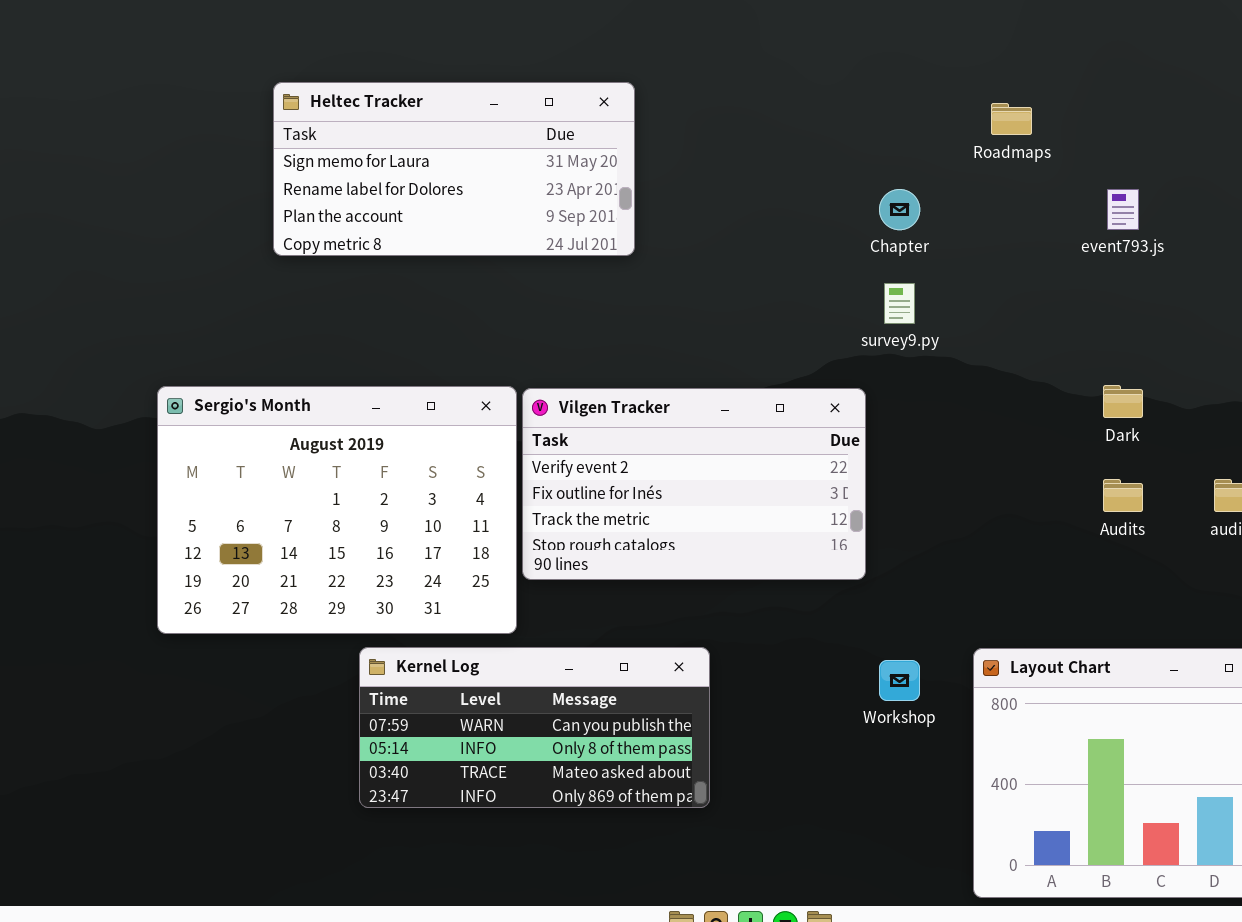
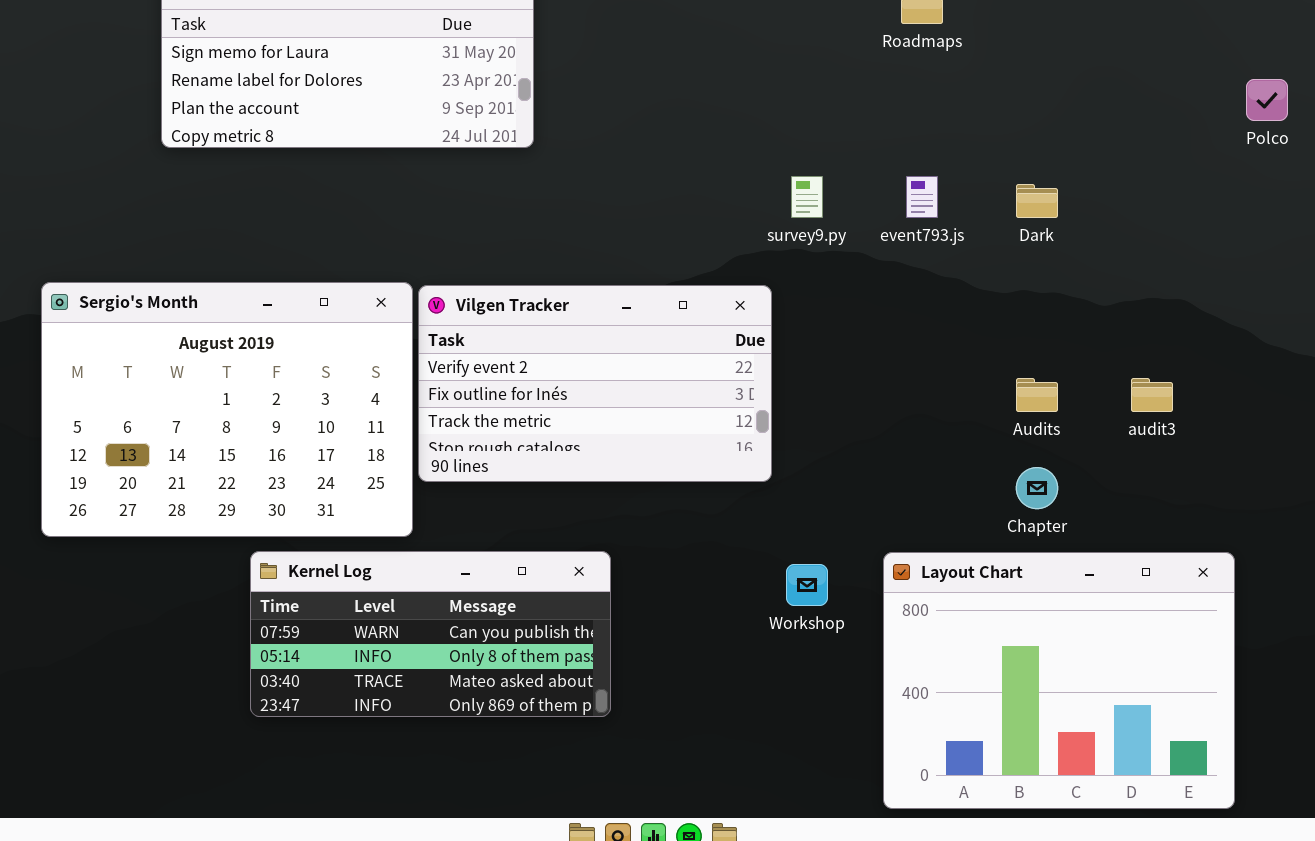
Chapter: [879,189,920,230] -> [1016,467,1058,509], moved
event793.js: [1107,189,1139,230] -> [906,176,938,218], moved
Dark: [1103,385,1143,418] -> [1016,184,1058,218], moved

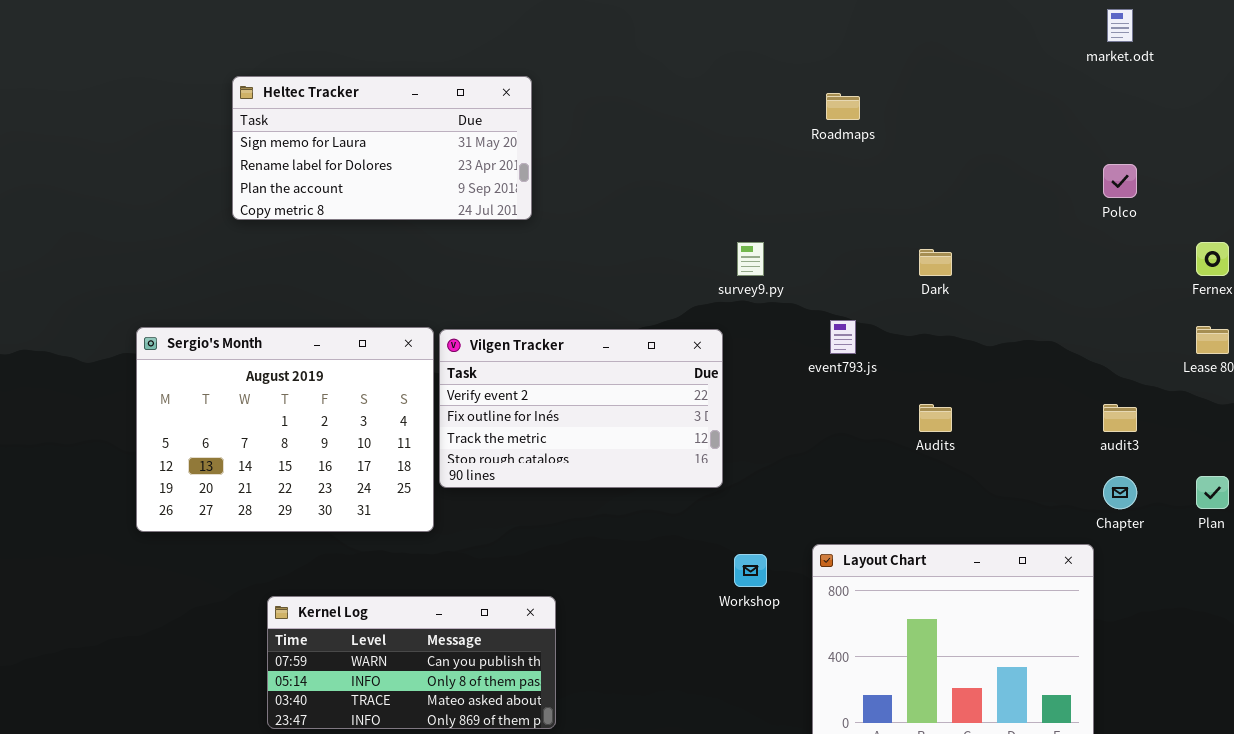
event793.js: [906,176,938,218] -> [830,320,856,354], moved
audit3: [1131,378,1173,412] -> [1103,404,1137,432], moved
Chapter: [1016,467,1058,509] -> [1103,476,1137,509], moved
Kernel Log: [250,551,611,717] -> [267,596,556,729], moved

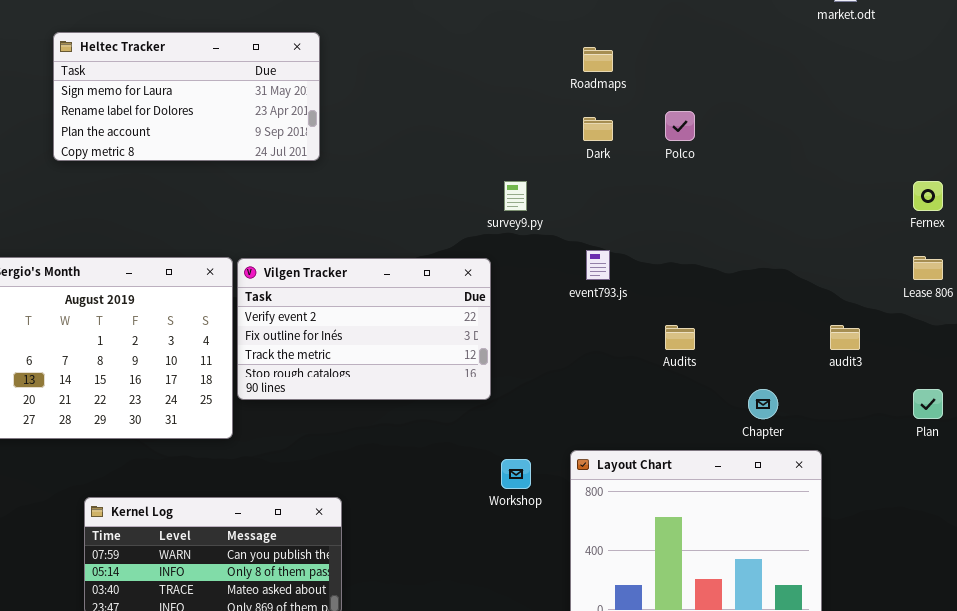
Polco: [1103,164,1137,198] -> [665,111,695,141], moved
Dark: [919,249,952,276] -> [583,117,613,141], moved
Chapter: [1103,476,1137,509] -> [748,389,778,419], moved

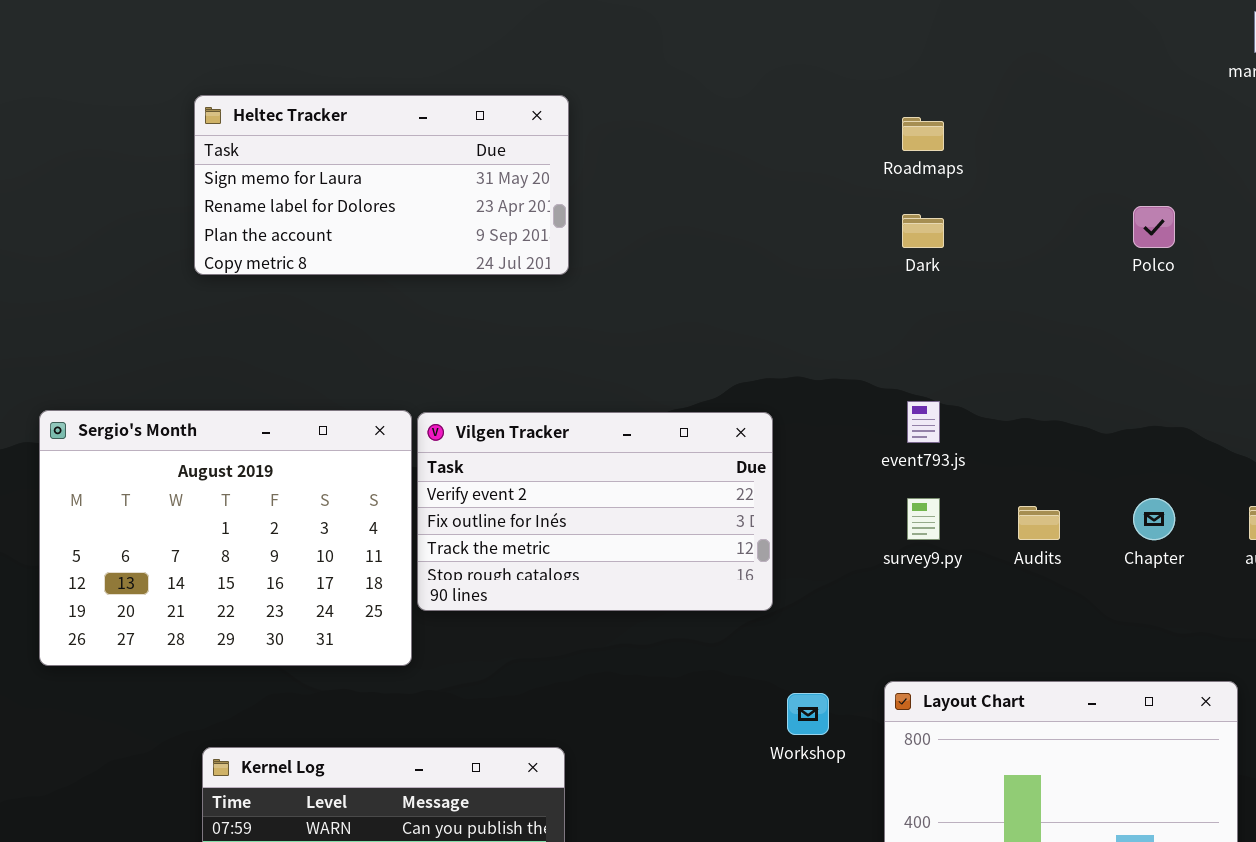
Heltec Tracker: [53,32,320,161] -> [194,95,569,275], moved
Polco: [665,111,695,141] -> [1133,206,1175,248], moved
survey9.py: [504,181,527,211] -> [907,498,940,540], moved
Chapter: [748,389,778,419] -> [1133,498,1175,540], moved

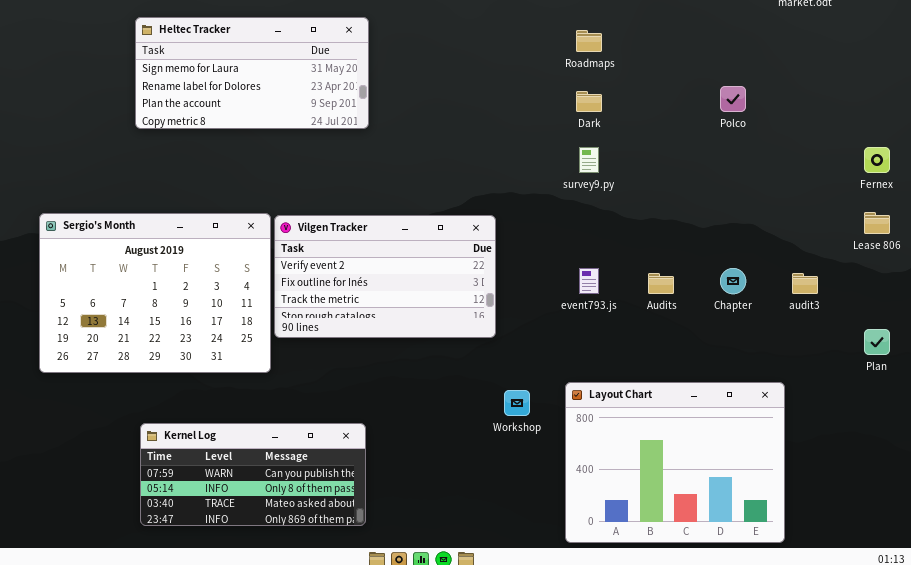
event793.js: [907,401,940,443] -> [579,268,599,294], moved
survey9.py: [907,498,940,540] -> [579,147,599,173], moved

= = = = =

▸ **What is expected**
Please retype only the lines from the line that holds "survey9.py: [504,181,527,211] ->" through the end of the records, exactly as they stand, and drop every picture.

▸ **Solution to the exercise**
survey9.py: [504,181,527,211] -> [907,498,940,540], moved
Chapter: [748,389,778,419] -> [1133,498,1175,540], moved

event793.js: [907,401,940,443] -> [579,268,599,294], moved
survey9.py: [907,498,940,540] -> [579,147,599,173], moved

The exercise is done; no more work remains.